**What the task requires:**
Leaving out the pictures, restate each record below word for word.
────
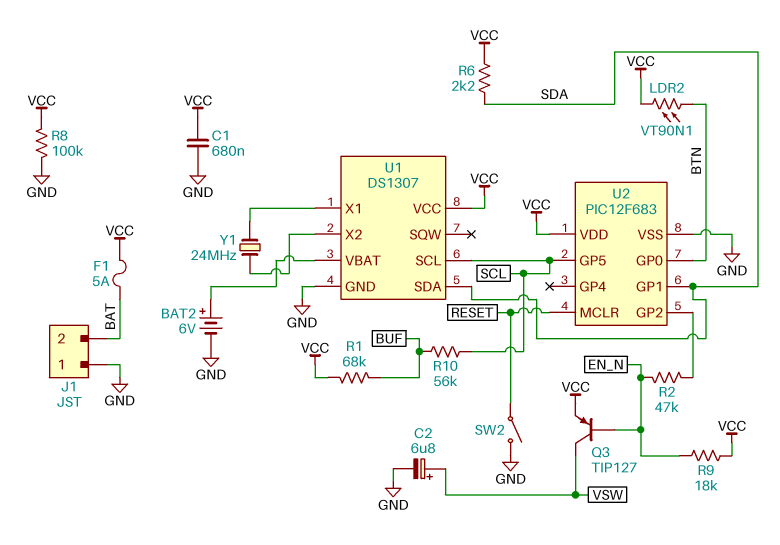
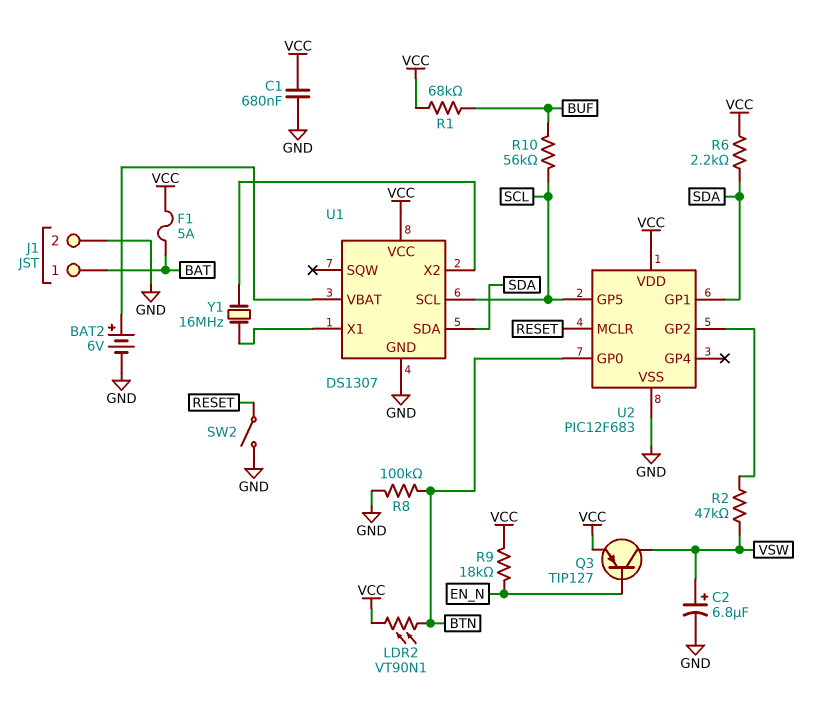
J1 pin 1: GND -> BAT
J1 pin 2: BAT -> GND
R2: 47k (EN_N, U2/GP2) -> 47k (U2/GP2, VSW)
R8: 100k (GND, VCC) -> 100k (BTN, GND)
Y1: 24MHz (U1/X1, U1/X2) -> 16MHz (U1/X1, U1/X2)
────
**Task response:**
J1 pin 1: GND -> BAT
J1 pin 2: BAT -> GND
R2: 47k (EN_N, U2/GP2) -> 47k (U2/GP2, VSW)
R8: 100k (GND, VCC) -> 100k (BTN, GND)
Y1: 24MHz (U1/X1, U1/X2) -> 16MHz (U1/X1, U1/X2)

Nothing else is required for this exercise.